-- JOB ITEM --
Repeat the records below verbatim, and do not copy their pictures.

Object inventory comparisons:
※

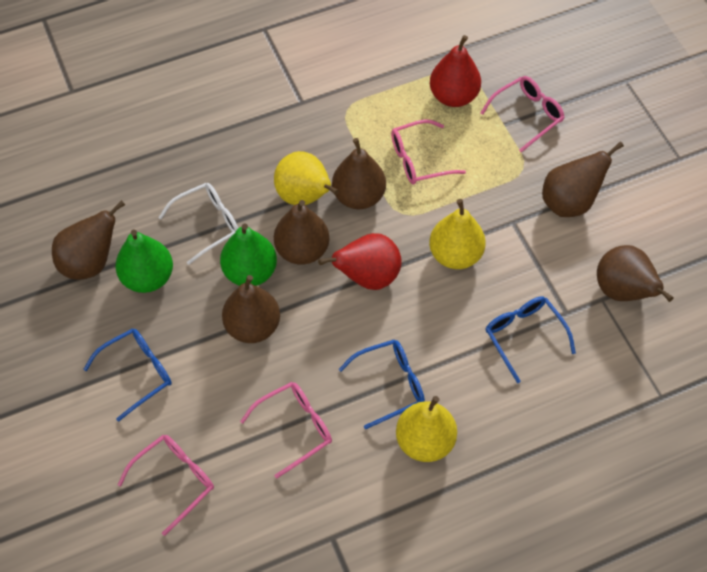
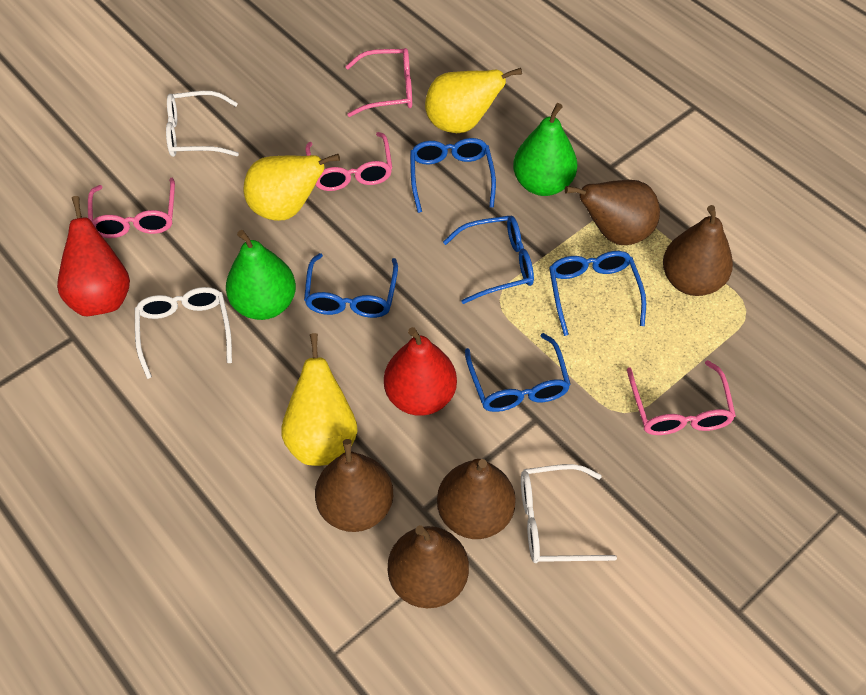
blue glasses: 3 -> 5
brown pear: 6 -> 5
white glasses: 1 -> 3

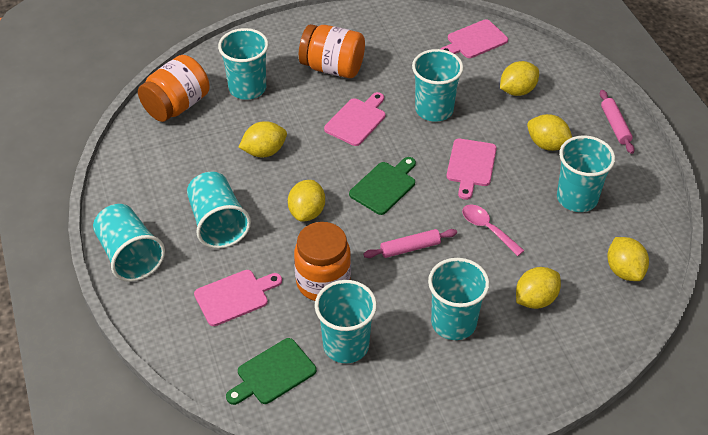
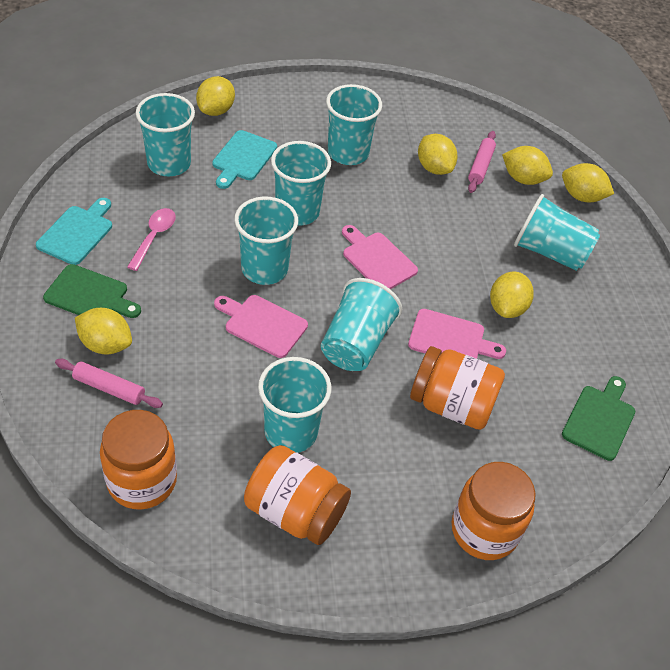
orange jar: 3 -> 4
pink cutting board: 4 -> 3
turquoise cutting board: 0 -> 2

※

-- THE ANSWER --
blue glasses: 3 -> 5
brown pear: 6 -> 5
white glasses: 1 -> 3

orange jar: 3 -> 4
pink cutting board: 4 -> 3
turquoise cutting board: 0 -> 2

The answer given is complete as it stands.